**Excerpts from a dataset**

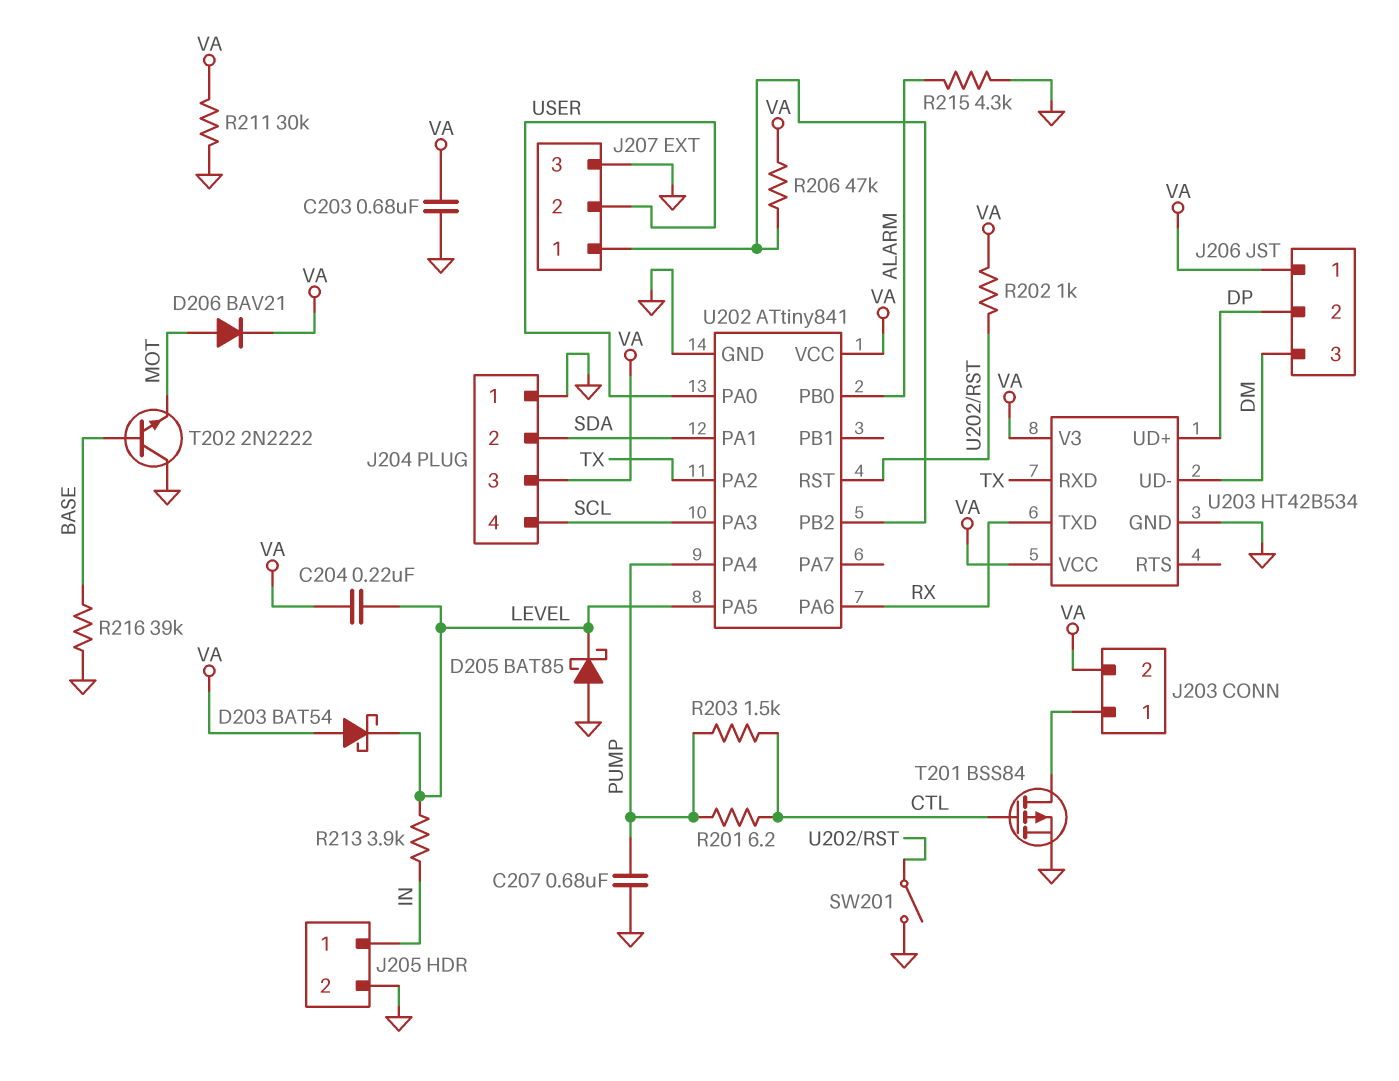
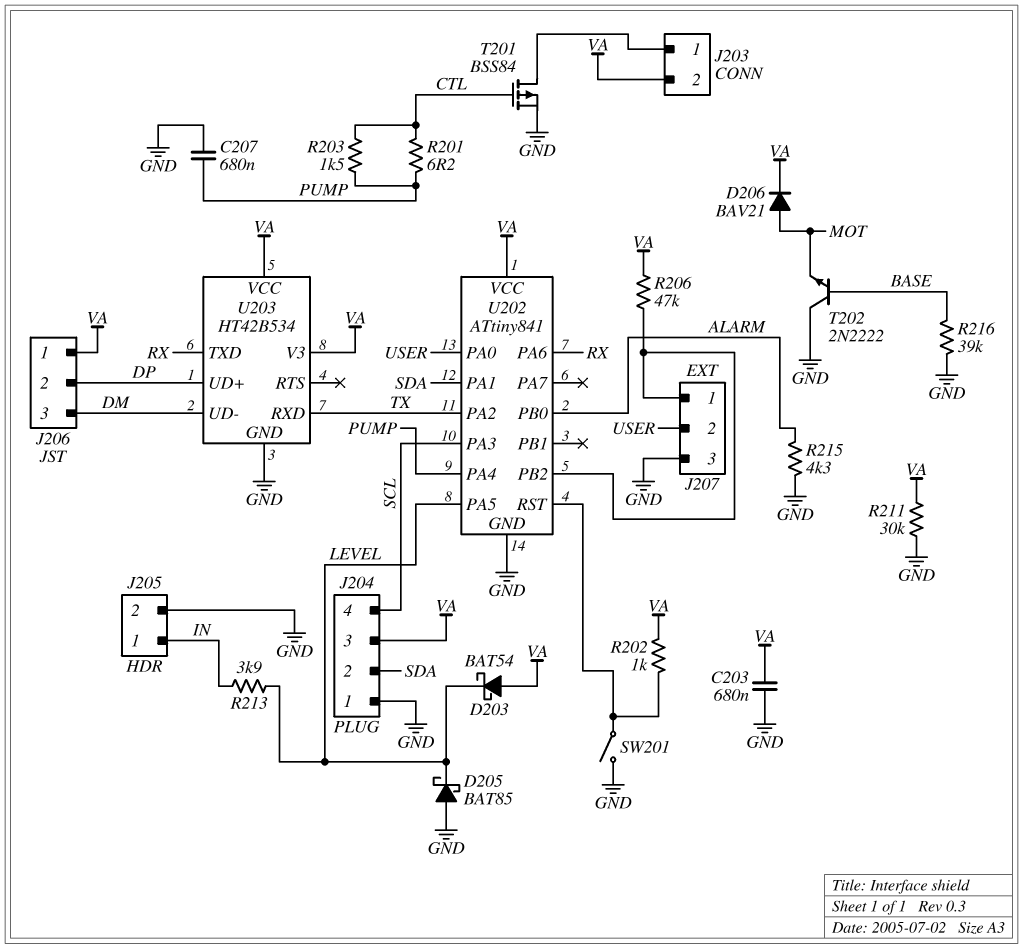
C204: 220nF (LEVEL, VA) -> none

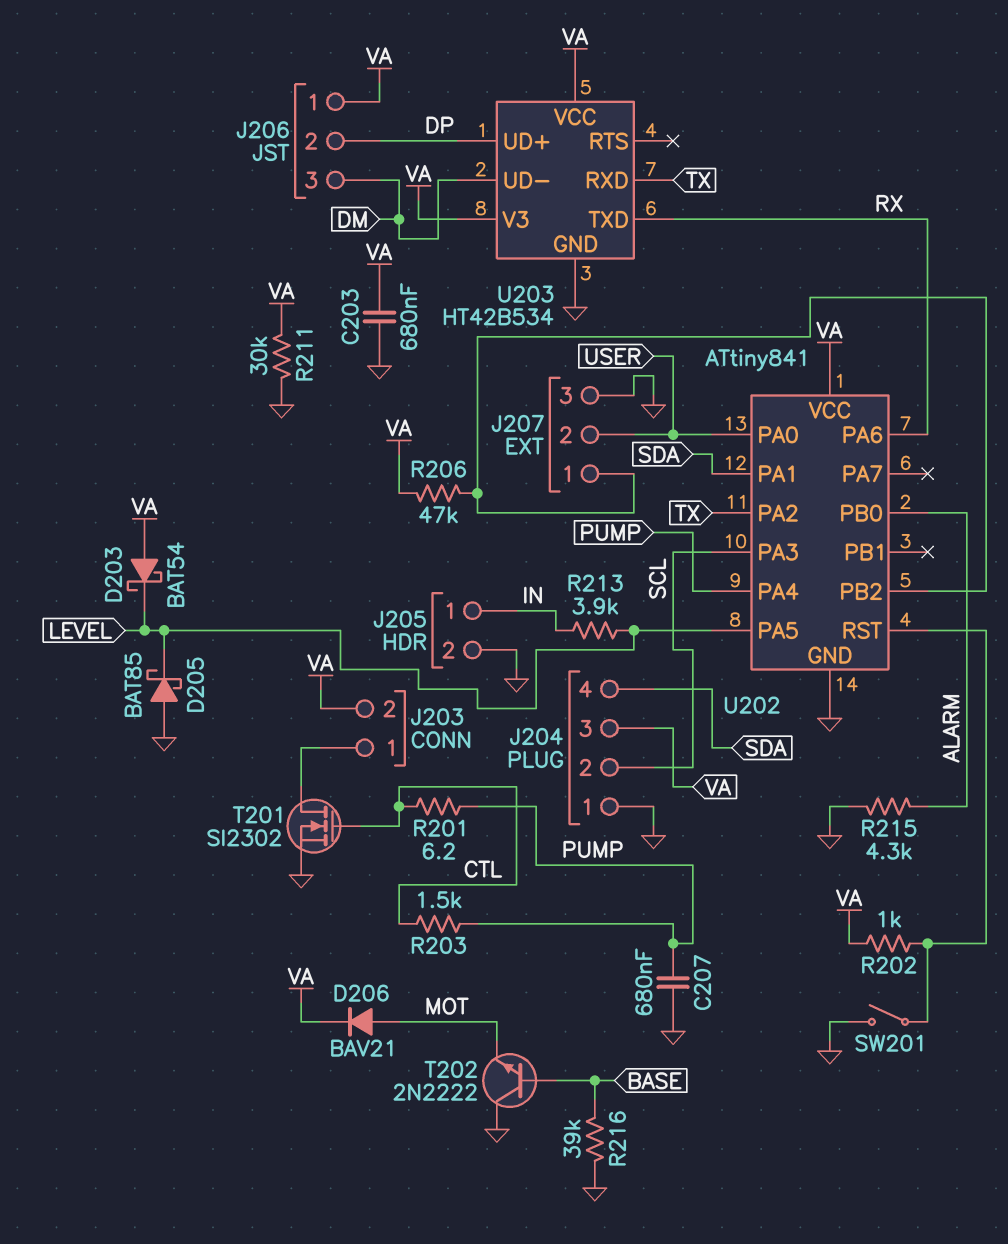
J204 pin 2: SDA -> SCL
J204 pin 4: SCL -> SDA
T201: PMOS BSS84 (G CTL, D J203/1, S GND) -> NMOS SI2302 (G CTL, D J203/1, S GND)

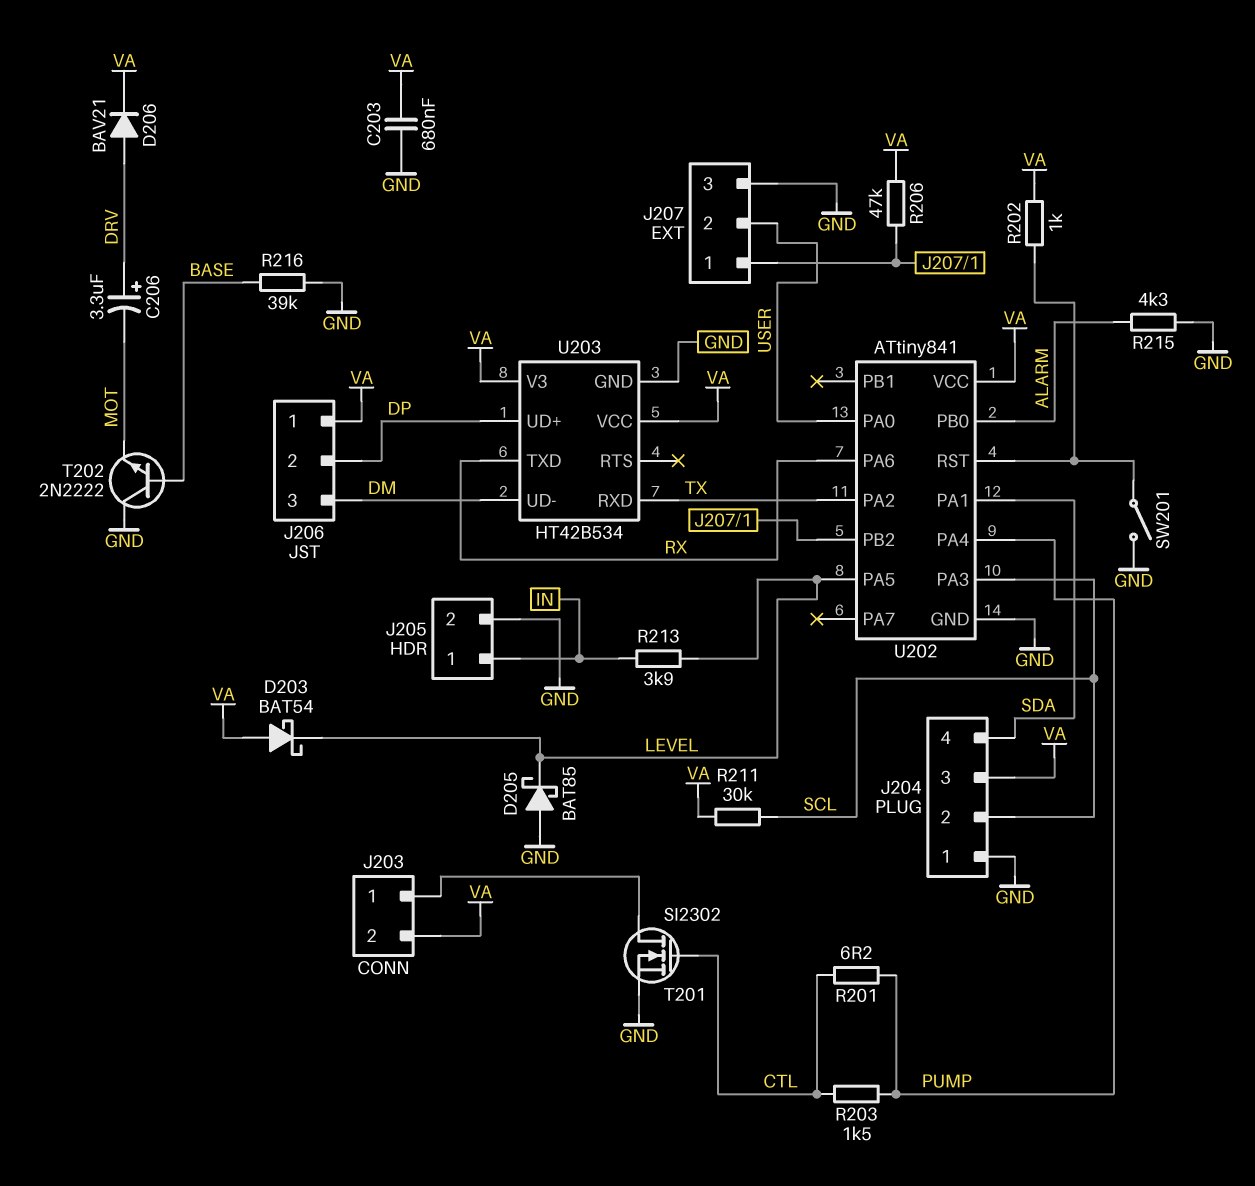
C206: none -> 3.3uF (plus DRV, minus MOT)
C207: 680nF (GND, PUMP) -> none
D206: diode BAV21 (A MOT, K VA) -> diode BAV21 (A DRV, K VA)
R211: 30k (GND, VA) -> 30k (SCL, VA)

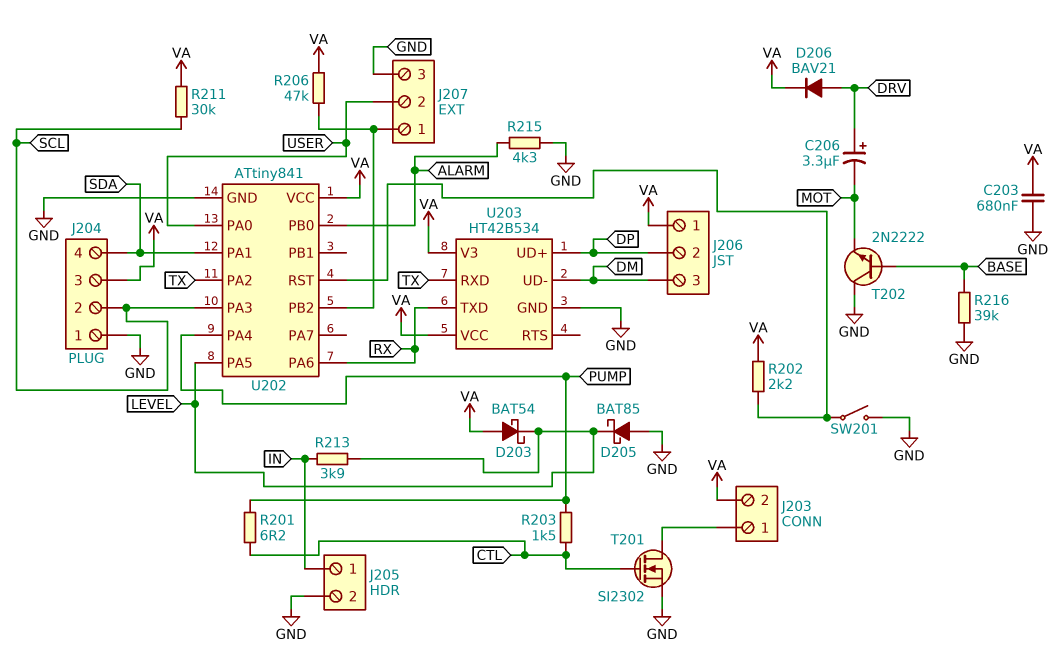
R202: 1k (U202/RST, VA) -> 2.2k (U202/RST, VA)

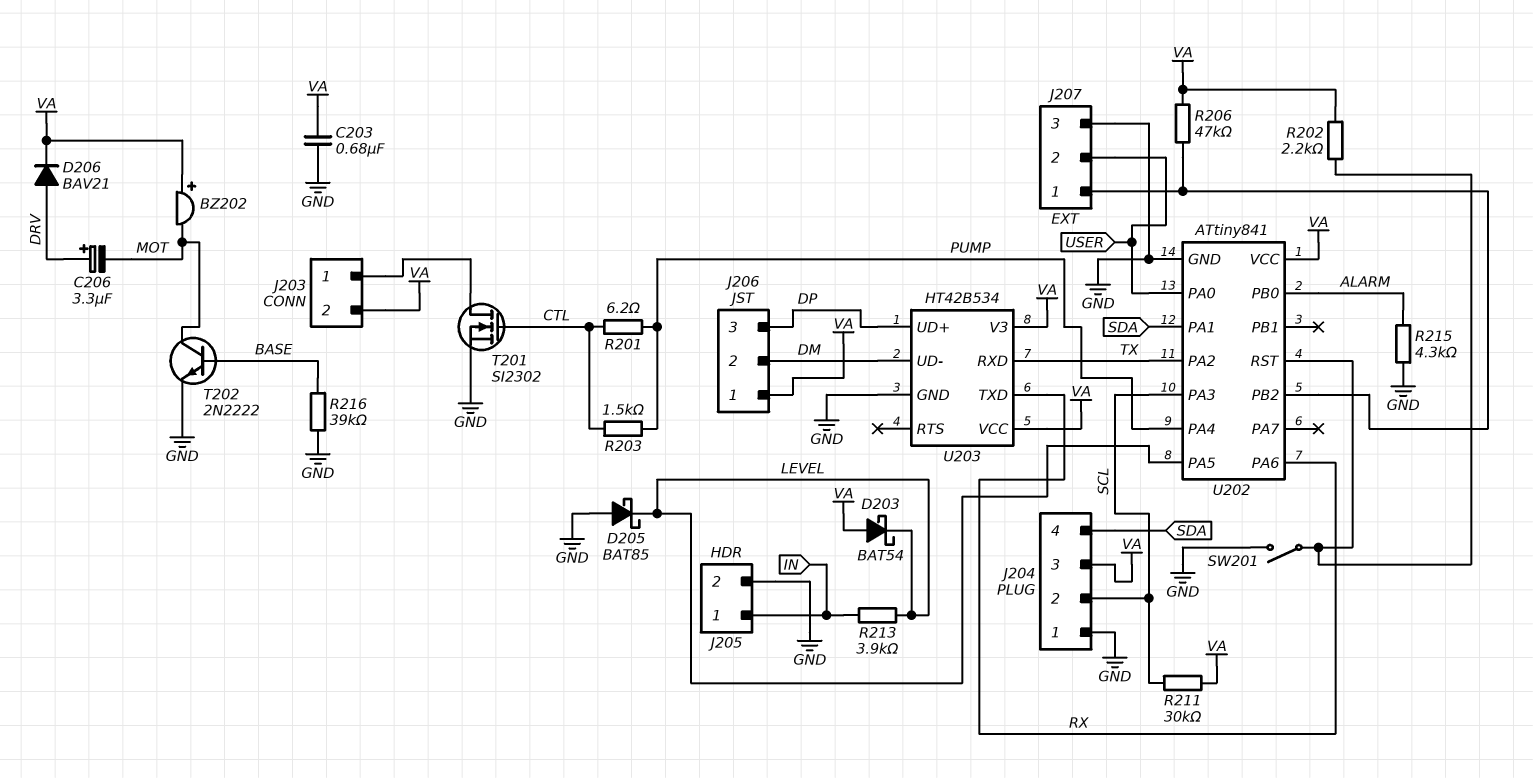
BZ202: none -> buzzer (plus VA, minus MOT)
J206 pin 2: DP -> DM
J206 pin 3: DM -> DP
T202: NPN 2N2222 (B BASE, C GND, E MOT) -> NPN 2N2222 (B BASE, C MOT, E GND)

**HOW TO COMPLETE THIS TASK**
Search the data for "plus". Copy every line that has it.

**SOLUTION FOR THIS EXERCISE**
C206: none -> 3.3uF (plus DRV, minus MOT)
BZ202: none -> buzzer (plus VA, minus MOT)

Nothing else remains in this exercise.